Provided entries Block Start
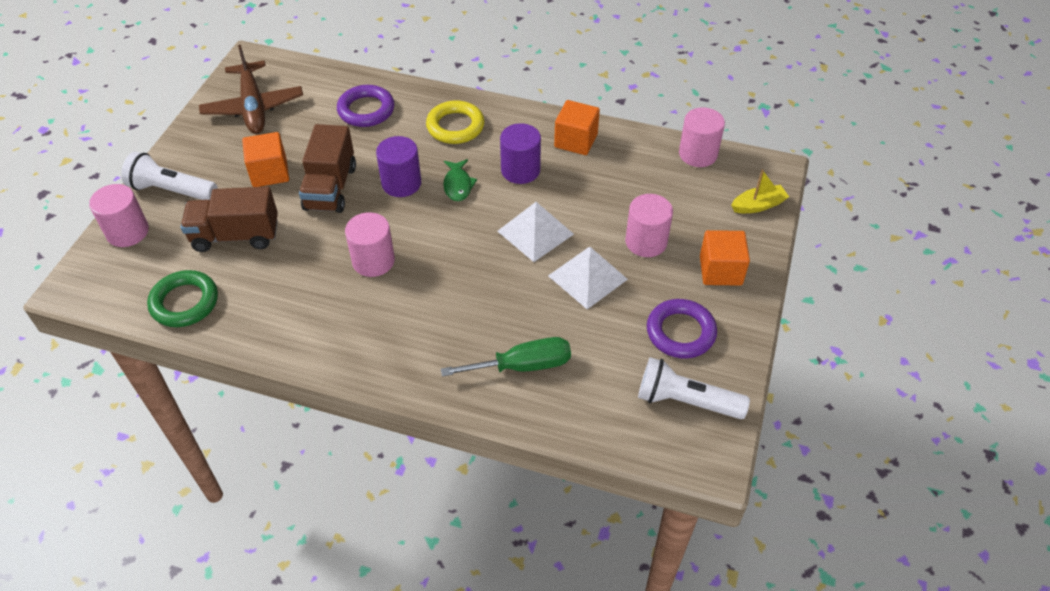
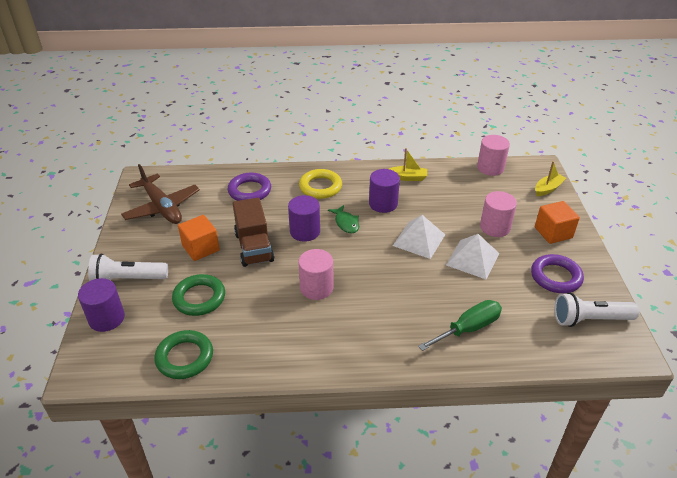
camera: 20 degrees left, 10 degrees down
(127, 232) = (107, 318): pink cylinder -> purple cylinder
(236, 236) = (199, 298): brown truck -> green ring
(576, 141) = (408, 177): orange cube -> yellow boat

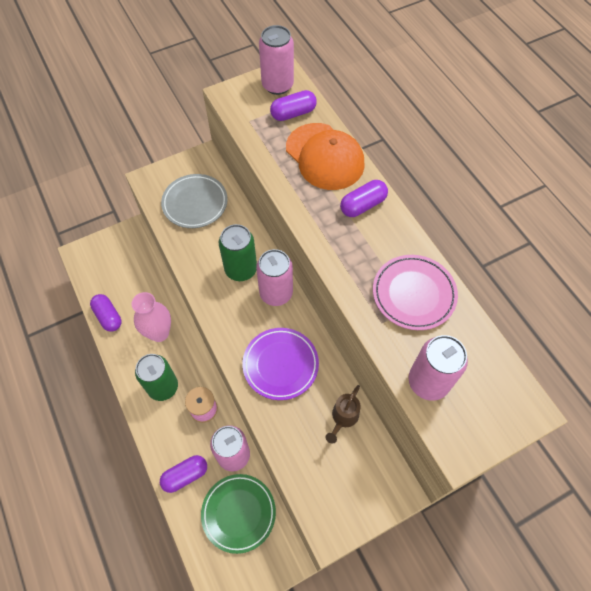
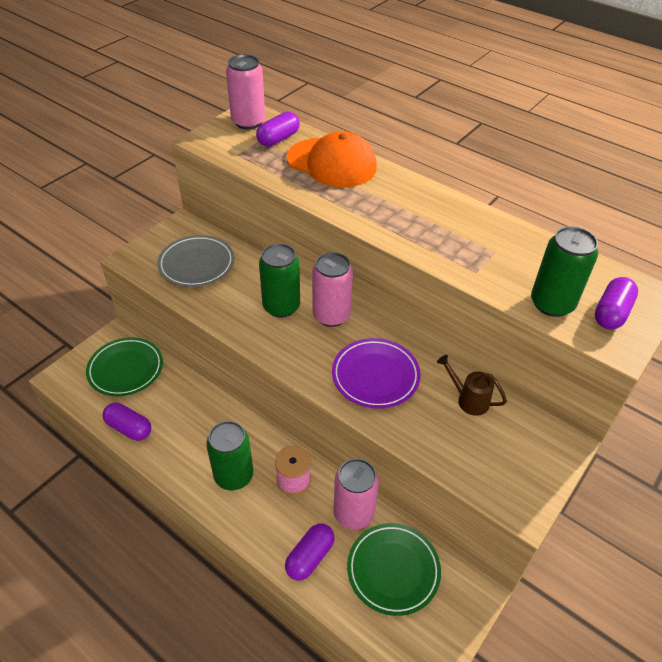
camera: 25 degrees left, 15 degrees down
(126, 264) = (126, 369): none -> green plate
(159, 333) = (200, 423): pink vase -> none
(343, 418) = (469, 400): brown watering can -> brown watering can turned 120 degrees clockwise
(363, 205) = (394, 189): purple capsule -> purple capsule (611, 313)
(413, 294) = (489, 241): pink plate -> none
(428, 382) = (552, 303): pink can -> green can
Provided entries Block End
Task brief: Provide the count of lines above containing "left", without any added words.

Problem solution: 2